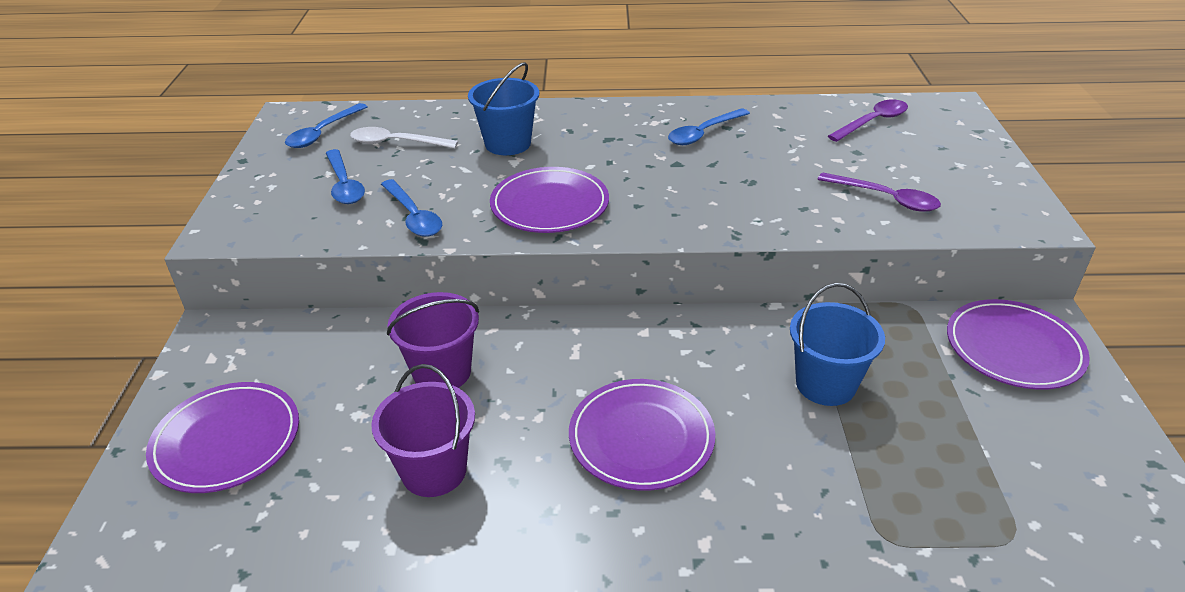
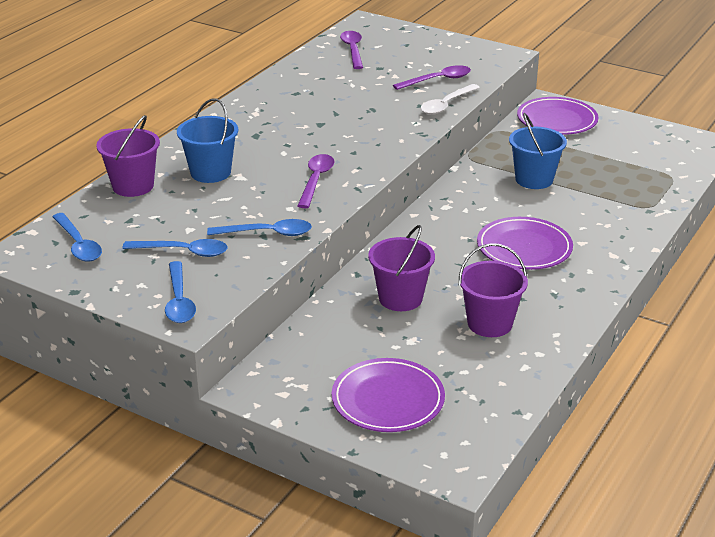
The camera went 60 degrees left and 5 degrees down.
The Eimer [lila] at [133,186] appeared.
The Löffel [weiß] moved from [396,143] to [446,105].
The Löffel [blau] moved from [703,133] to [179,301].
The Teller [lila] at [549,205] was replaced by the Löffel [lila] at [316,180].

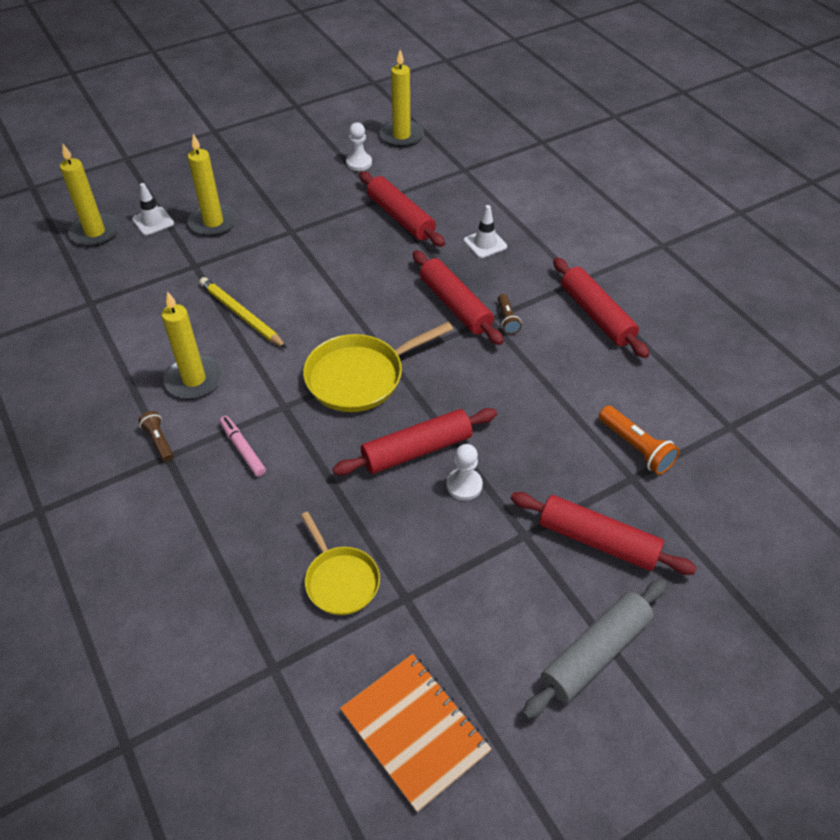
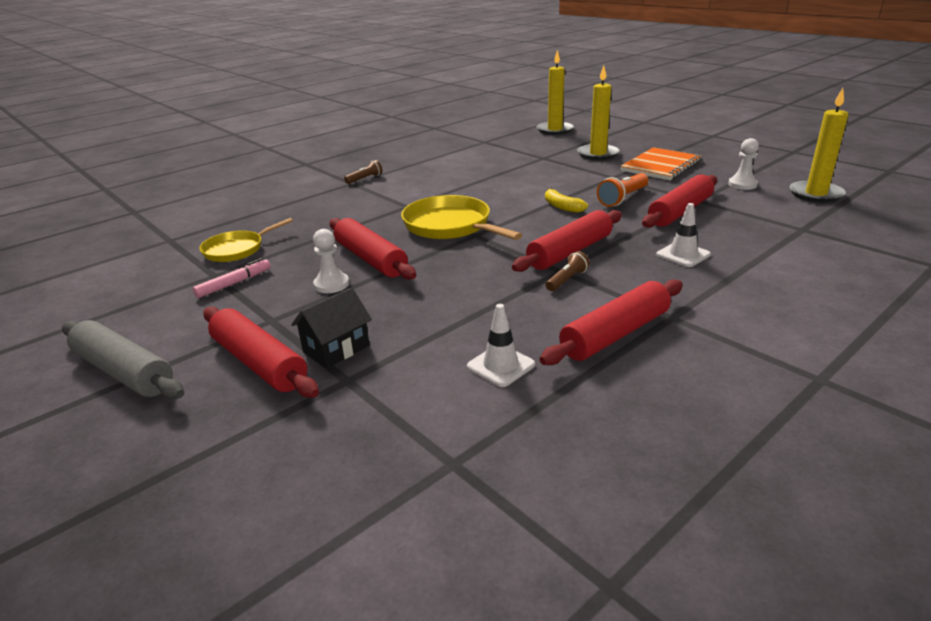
The camera went 80 degrees right and 20 degrees down.
The Kerze [gelb] at [194,379] disappeared.
The Bleistift [gelb] at [241,315] disappeared.
The Haus [schwarz] at [336,349] appeared.
The Banane [gelb] at [562,207] appeared.
The Leitkegel [weiß] moved from [153,221] to [500,366].
The Filzstift [rosa] moved from [243,449] to [234,283].
The Notizbuch [orange] moved from [415,731] to [661,166].
The Taschenlampe [orange] moved from [636,448] to [622,198].
The Taschenlampe [braun] at [507,319] turned 150 degrees clockwise.
The Nudelholz [rot] at [598,540] turned 60 degrees counterclockwise.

====================

§ **PROBLEM STATEMENT**:
Copy word for word each line of the data above, from the first through the one containing "The Löffel [blau]", and include no pictures.

§ **TASK SOLUTION**:
The camera went 60 degrees left and 5 degrees down.
The Eimer [lila] at [133,186] appeared.
The Löffel [weiß] moved from [396,143] to [446,105].
The Löffel [blau] moved from [703,133] to [179,301].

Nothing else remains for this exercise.